→ **What is being asked**:
Reproduce every line of the material below word for word, and leave the pictures out of your answer.

▬▬▬

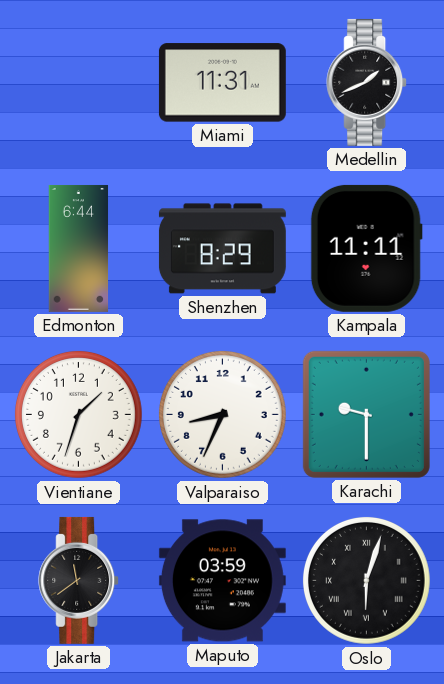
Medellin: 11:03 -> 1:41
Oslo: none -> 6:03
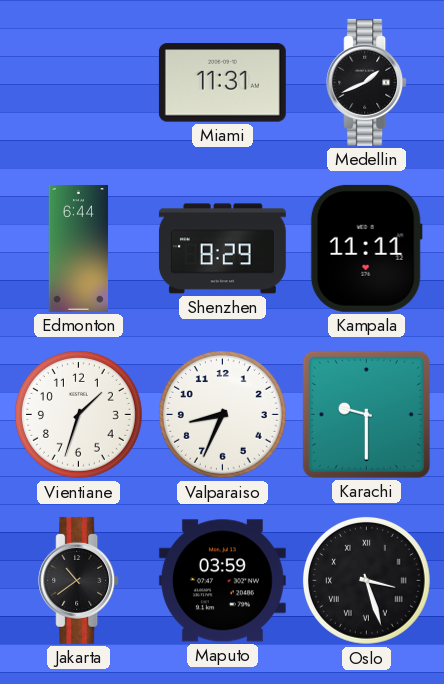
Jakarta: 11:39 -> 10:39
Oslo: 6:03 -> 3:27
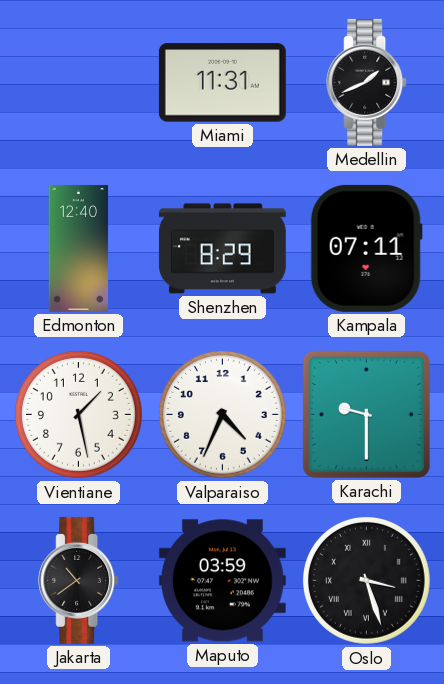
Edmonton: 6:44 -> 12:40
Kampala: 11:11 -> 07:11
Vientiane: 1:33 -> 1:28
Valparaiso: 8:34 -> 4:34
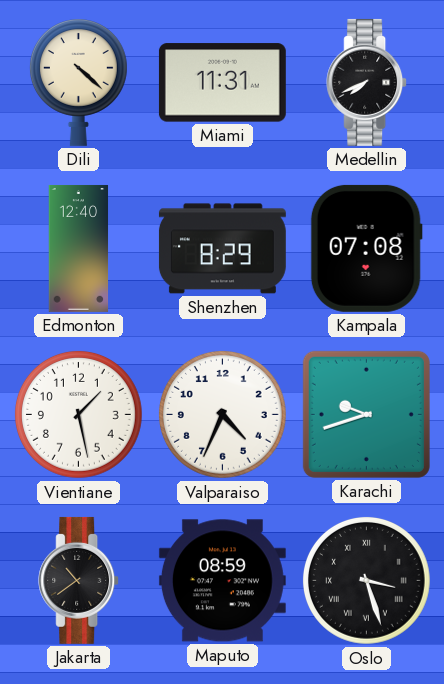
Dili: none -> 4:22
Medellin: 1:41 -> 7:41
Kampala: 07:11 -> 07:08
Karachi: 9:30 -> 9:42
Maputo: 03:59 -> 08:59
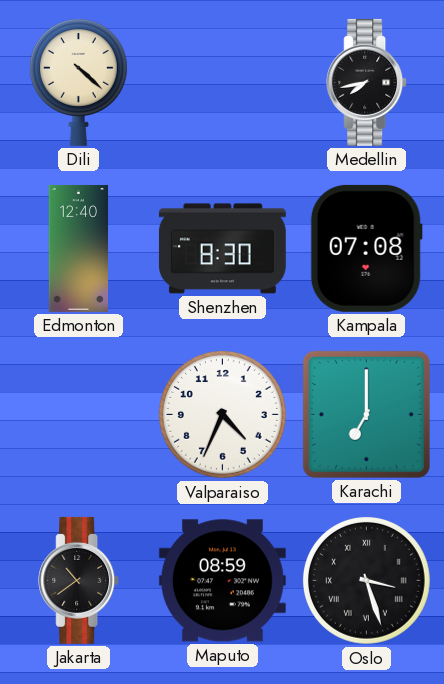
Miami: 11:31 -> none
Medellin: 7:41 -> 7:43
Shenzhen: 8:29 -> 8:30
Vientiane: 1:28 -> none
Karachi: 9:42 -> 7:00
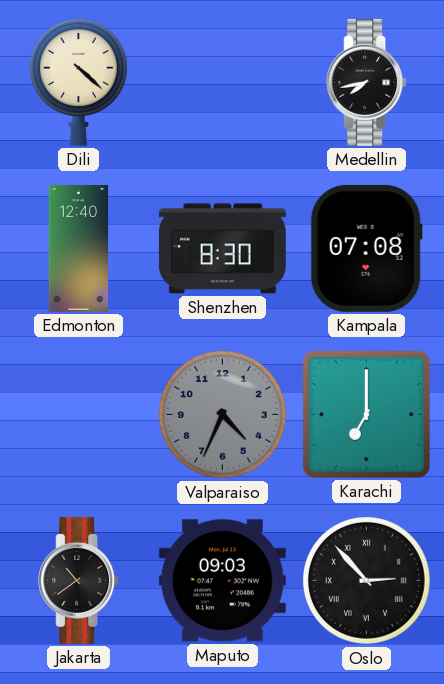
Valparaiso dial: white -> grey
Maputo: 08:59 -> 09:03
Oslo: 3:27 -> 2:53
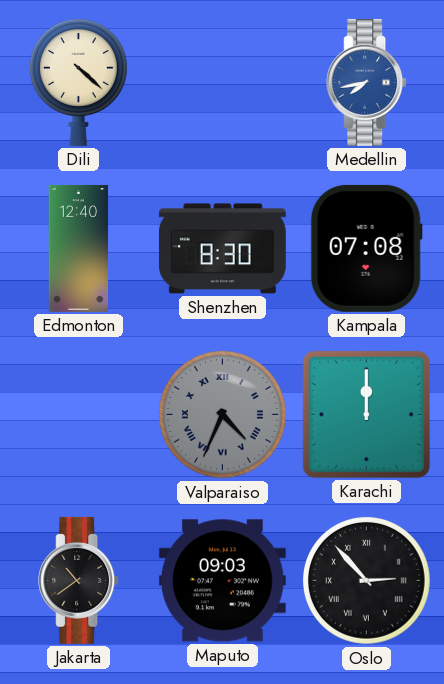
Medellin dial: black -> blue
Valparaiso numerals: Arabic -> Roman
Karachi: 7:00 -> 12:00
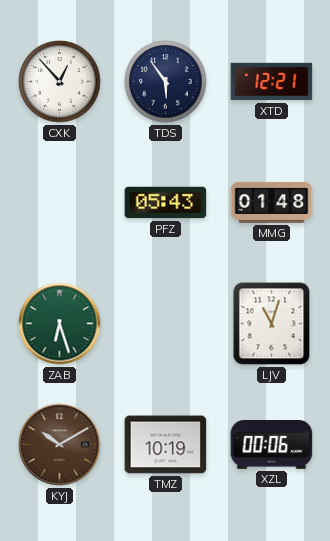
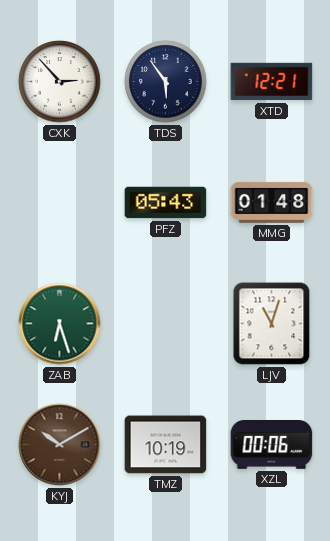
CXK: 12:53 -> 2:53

▬▬▬

→ **Solution for this task**:
Medellin: 11:03 -> 1:41
Oslo: none -> 6:03
Jakarta: 11:39 -> 10:39
Oslo: 6:03 -> 3:27
Edmonton: 6:44 -> 12:40
Kampala: 11:11 -> 07:11
Vientiane: 1:33 -> 1:28
Valparaiso: 8:34 -> 4:34
Dili: none -> 4:22
Medellin: 1:41 -> 7:41
Kampala: 07:11 -> 07:08
Karachi: 9:30 -> 9:42
Maputo: 03:59 -> 08:59
Miami: 11:31 -> none
Medellin: 7:41 -> 7:43
Shenzhen: 8:29 -> 8:30
Vientiane: 1:28 -> none
Karachi: 9:42 -> 7:00
Valparaiso dial: white -> grey
Maputo: 08:59 -> 09:03
Oslo: 3:27 -> 2:53
Medellin dial: black -> blue
Valparaiso numerals: Arabic -> Roman
Karachi: 7:00 -> 12:00
CXK: 12:53 -> 2:53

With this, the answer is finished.